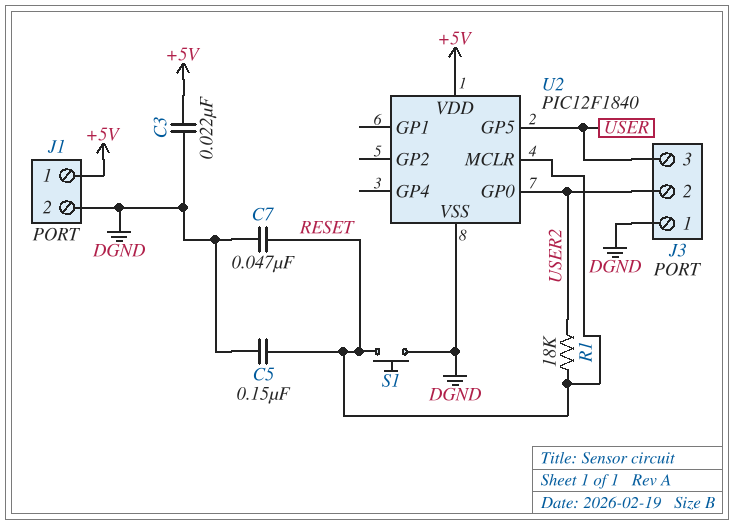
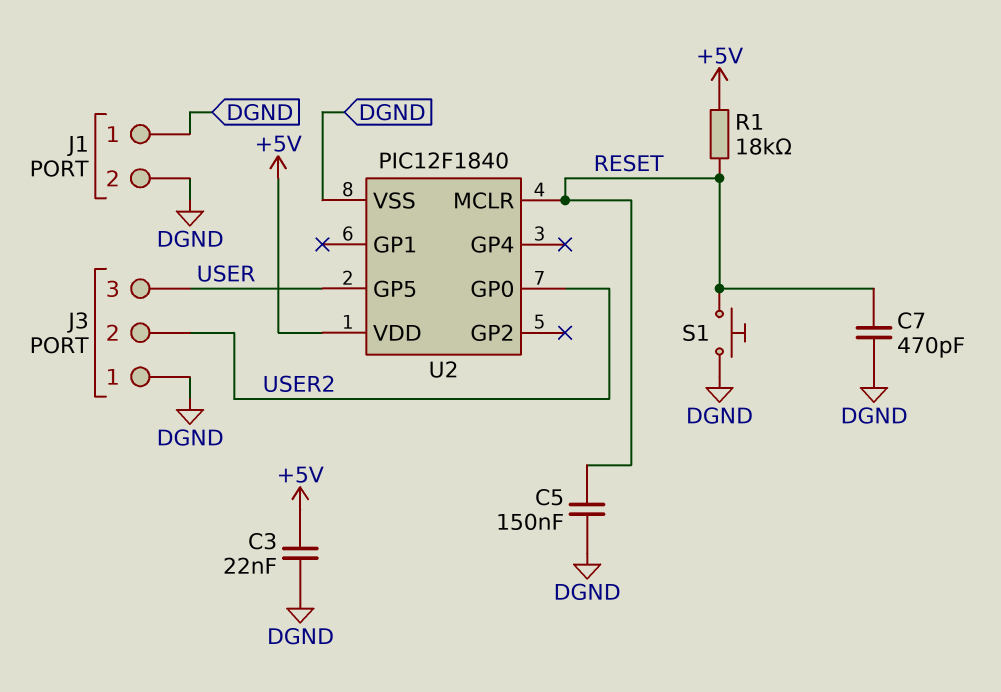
C7: 47nF (DGND, RESET) -> 470pF (DGND, RESET)
J1 pin 1: +5V -> DGND
R1: 18k (RESET, USER2) -> 18k (+5V, RESET)

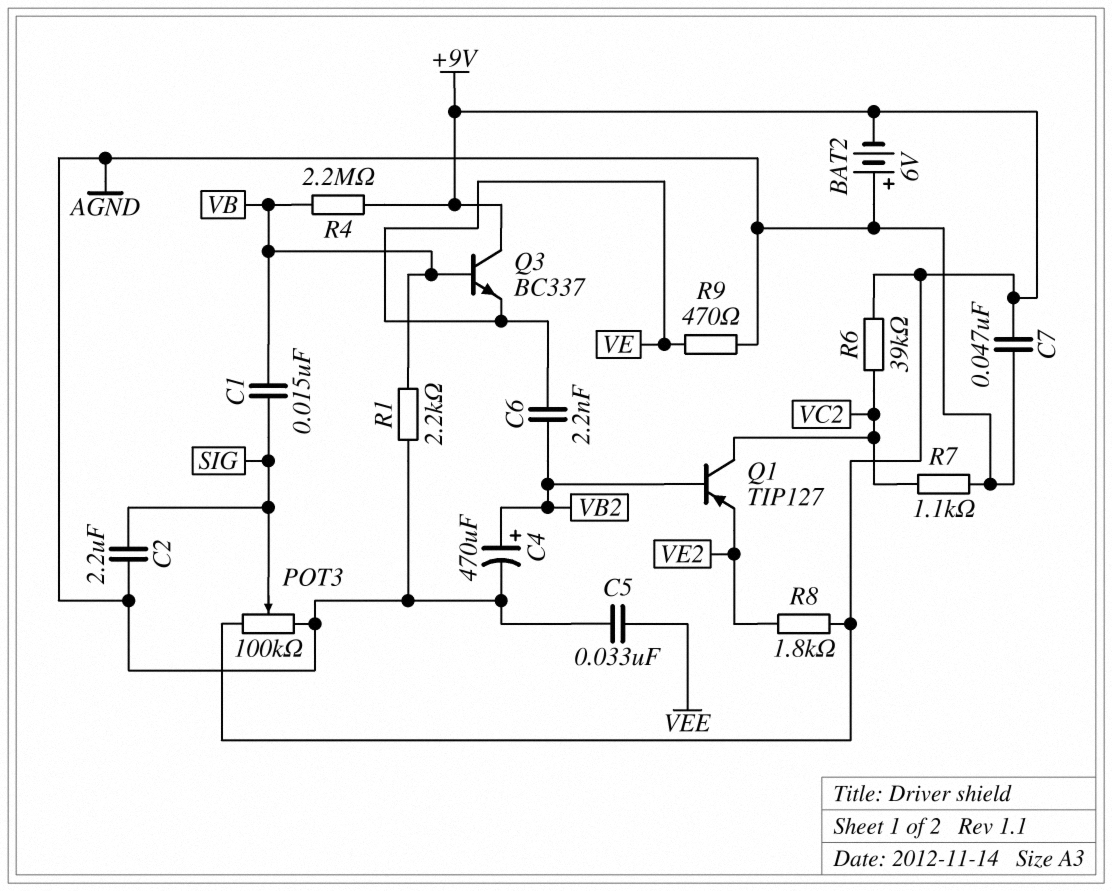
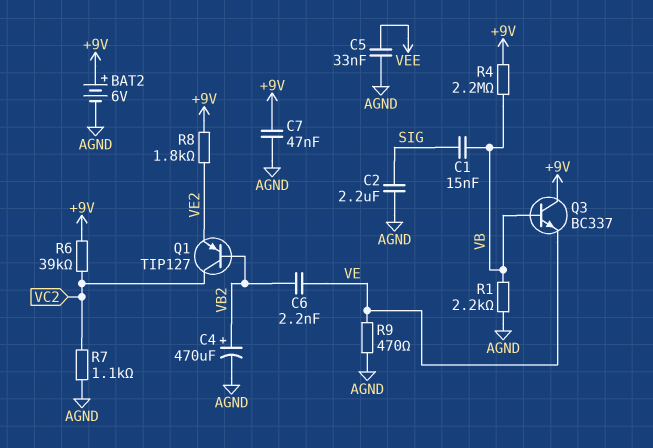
BAT2: 6V (plus AGND, minus +9V) -> 6V (plus +9V, minus AGND)
POT3: 100k (+9V, AGND, wiper SIG) -> none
_ _ _
What you have to do> From the entries above, pull out each line that includes "RESET".

Expected answer>
C7: 47nF (DGND, RESET) -> 470pF (DGND, RESET)
R1: 18k (RESET, USER2) -> 18k (+5V, RESET)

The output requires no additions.